**Description of the task**
Find the line that contains "cyan arrow: (430, 306)", then repeat it and each line after it to the end of the records, exactly.

[Items from a data source]
#####

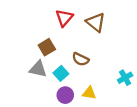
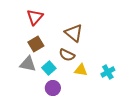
red triangle: (64, 18) -> (35, 17), moved
brown triangle: (96, 22) -> (74, 33), moved
yellow triangle: (89, 93) -> (81, 70), moved

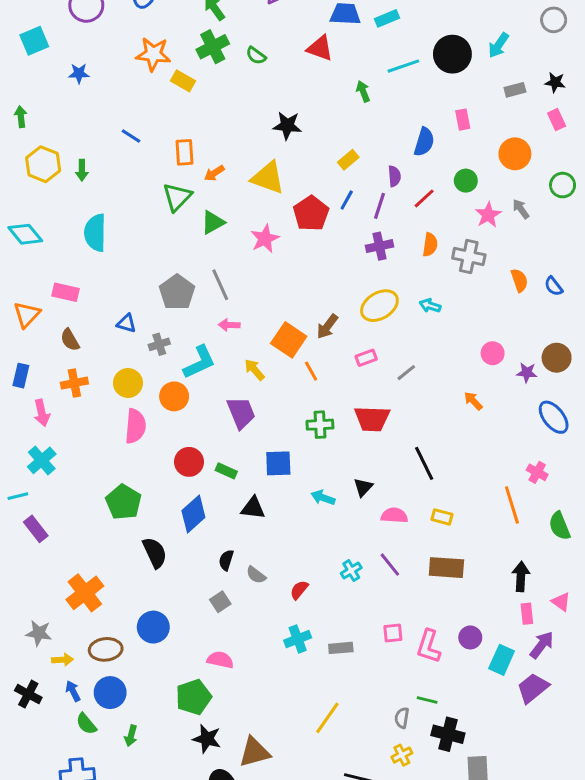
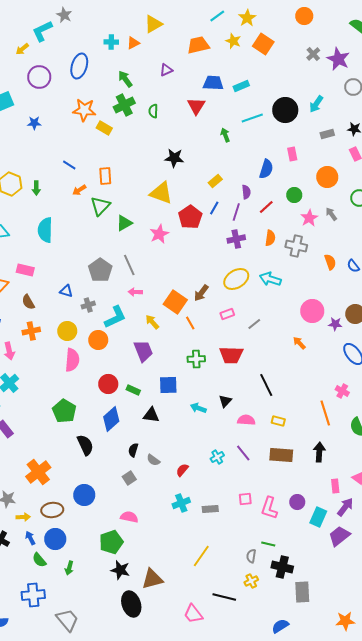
red triangle: (320, 48) -> (196, 106), turned 42
green semicircle: (256, 56) -> (153, 111), turned 56
orange arrow: (214, 173) -> (79, 190), moved
cyan arrow: (430, 306) -> (270, 279), size x1.5
pink circle: (493, 353) -> (312, 311), size x1.5
black arrow: (521, 576) -> (319, 452), moved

#####

**Your solution**
cyan arrow: (430, 306) -> (270, 279), size x1.5
pink circle: (493, 353) -> (312, 311), size x1.5
black arrow: (521, 576) -> (319, 452), moved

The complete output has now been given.